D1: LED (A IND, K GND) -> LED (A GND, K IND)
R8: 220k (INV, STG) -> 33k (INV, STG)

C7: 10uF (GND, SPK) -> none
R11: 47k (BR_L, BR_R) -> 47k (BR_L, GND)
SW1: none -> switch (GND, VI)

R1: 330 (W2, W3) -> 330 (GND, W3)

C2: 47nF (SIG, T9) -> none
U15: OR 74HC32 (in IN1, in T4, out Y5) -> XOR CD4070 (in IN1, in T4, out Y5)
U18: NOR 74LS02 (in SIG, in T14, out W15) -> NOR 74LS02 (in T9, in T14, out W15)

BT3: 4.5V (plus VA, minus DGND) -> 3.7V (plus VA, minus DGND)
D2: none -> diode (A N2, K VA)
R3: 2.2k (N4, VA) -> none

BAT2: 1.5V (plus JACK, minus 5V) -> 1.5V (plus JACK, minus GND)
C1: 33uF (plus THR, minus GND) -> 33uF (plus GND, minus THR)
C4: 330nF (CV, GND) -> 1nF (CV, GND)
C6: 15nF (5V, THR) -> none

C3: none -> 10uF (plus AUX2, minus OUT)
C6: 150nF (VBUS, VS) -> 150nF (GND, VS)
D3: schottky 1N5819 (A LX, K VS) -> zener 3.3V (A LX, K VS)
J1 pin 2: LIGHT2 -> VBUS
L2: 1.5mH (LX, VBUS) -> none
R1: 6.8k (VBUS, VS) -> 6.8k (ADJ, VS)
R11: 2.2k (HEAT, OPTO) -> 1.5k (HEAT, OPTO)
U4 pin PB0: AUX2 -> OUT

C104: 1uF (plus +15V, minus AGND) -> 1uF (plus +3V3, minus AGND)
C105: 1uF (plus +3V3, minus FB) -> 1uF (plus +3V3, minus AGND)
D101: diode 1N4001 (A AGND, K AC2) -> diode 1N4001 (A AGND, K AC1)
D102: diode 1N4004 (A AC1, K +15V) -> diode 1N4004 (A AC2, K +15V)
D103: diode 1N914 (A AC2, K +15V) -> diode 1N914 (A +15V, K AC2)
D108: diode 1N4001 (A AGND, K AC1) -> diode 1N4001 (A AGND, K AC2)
........
- Exercise prompt
Print the lines from the one containing "D2: none -> diode (A N2, K VA)" through the end of the material, word for word, and nothing else.

- Response to the task
D2: none -> diode (A N2, K VA)
R3: 2.2k (N4, VA) -> none

BAT2: 1.5V (plus JACK, minus 5V) -> 1.5V (plus JACK, minus GND)
C1: 33uF (plus THR, minus GND) -> 33uF (plus GND, minus THR)
C4: 330nF (CV, GND) -> 1nF (CV, GND)
C6: 15nF (5V, THR) -> none

C3: none -> 10uF (plus AUX2, minus OUT)
C6: 150nF (VBUS, VS) -> 150nF (GND, VS)
D3: schottky 1N5819 (A LX, K VS) -> zener 3.3V (A LX, K VS)
J1 pin 2: LIGHT2 -> VBUS
L2: 1.5mH (LX, VBUS) -> none
R1: 6.8k (VBUS, VS) -> 6.8k (ADJ, VS)
R11: 2.2k (HEAT, OPTO) -> 1.5k (HEAT, OPTO)
U4 pin PB0: AUX2 -> OUT

C104: 1uF (plus +15V, minus AGND) -> 1uF (plus +3V3, minus AGND)
C105: 1uF (plus +3V3, minus FB) -> 1uF (plus +3V3, minus AGND)
D101: diode 1N4001 (A AGND, K AC2) -> diode 1N4001 (A AGND, K AC1)
D102: diode 1N4004 (A AC1, K +15V) -> diode 1N4004 (A AC2, K +15V)
D103: diode 1N914 (A AC2, K +15V) -> diode 1N914 (A +15V, K AC2)
D108: diode 1N4001 (A AGND, K AC1) -> diode 1N4001 (A AGND, K AC2)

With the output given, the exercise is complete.